[Source records]
* * *
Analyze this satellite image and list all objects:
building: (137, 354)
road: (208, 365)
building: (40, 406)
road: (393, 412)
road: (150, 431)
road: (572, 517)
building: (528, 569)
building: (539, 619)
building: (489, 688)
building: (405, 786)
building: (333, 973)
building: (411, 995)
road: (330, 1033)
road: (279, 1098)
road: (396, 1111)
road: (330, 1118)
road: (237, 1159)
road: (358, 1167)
* * *
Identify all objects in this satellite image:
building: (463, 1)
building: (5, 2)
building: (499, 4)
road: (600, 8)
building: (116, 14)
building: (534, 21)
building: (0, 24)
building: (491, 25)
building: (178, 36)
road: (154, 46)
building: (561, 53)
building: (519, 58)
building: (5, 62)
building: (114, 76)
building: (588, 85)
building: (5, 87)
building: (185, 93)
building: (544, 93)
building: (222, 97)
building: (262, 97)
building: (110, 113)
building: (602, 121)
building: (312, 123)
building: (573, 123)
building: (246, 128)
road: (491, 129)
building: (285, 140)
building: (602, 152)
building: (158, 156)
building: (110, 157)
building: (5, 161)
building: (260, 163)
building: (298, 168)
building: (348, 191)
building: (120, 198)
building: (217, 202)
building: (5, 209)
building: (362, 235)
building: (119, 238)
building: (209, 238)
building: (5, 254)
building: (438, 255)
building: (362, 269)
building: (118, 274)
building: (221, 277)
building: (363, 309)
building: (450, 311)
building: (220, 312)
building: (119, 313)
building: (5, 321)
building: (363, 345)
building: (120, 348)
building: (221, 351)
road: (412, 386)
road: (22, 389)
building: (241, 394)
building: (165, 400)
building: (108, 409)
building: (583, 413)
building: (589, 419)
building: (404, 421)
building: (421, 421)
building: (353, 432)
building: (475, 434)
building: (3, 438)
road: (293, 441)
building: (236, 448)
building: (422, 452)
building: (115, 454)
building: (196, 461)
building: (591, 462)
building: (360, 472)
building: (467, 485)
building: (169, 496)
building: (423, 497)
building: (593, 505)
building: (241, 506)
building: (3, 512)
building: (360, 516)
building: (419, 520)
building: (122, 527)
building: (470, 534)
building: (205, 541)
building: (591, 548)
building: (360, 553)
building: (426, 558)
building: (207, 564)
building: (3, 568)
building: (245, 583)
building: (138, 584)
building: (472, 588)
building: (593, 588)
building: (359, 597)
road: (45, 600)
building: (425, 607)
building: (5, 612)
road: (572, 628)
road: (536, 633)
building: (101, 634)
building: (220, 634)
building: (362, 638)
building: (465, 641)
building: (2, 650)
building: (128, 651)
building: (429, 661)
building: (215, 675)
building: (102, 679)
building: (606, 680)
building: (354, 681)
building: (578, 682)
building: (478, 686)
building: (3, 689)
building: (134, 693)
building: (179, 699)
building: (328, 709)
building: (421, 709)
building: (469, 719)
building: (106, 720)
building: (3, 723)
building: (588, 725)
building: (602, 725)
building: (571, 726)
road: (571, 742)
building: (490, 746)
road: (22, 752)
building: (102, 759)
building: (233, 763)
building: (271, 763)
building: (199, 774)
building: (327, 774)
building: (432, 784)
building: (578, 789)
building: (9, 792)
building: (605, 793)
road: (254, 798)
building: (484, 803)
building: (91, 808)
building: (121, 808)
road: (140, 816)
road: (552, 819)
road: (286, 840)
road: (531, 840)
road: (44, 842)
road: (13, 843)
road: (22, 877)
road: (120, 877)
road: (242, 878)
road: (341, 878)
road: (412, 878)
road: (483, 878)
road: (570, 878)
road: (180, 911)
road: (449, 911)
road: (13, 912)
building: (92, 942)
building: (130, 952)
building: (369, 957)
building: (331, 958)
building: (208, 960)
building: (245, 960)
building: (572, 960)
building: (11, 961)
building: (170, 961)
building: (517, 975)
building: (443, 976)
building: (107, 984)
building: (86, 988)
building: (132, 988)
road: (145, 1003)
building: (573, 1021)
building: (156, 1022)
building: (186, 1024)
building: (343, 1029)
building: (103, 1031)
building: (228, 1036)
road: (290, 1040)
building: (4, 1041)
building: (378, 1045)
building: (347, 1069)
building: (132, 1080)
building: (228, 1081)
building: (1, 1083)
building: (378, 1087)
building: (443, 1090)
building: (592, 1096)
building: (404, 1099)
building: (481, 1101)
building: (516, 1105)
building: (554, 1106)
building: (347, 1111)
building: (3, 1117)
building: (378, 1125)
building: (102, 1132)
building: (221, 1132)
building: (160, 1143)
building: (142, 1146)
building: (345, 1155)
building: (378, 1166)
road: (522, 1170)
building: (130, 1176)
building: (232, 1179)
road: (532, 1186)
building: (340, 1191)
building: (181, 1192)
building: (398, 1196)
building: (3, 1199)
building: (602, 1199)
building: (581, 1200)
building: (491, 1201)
* * *
Lines containing the string "objects" are the ones to copy from the entries above.

Analyze this satellite image and list all objects:
Identify all objects in this satellite image:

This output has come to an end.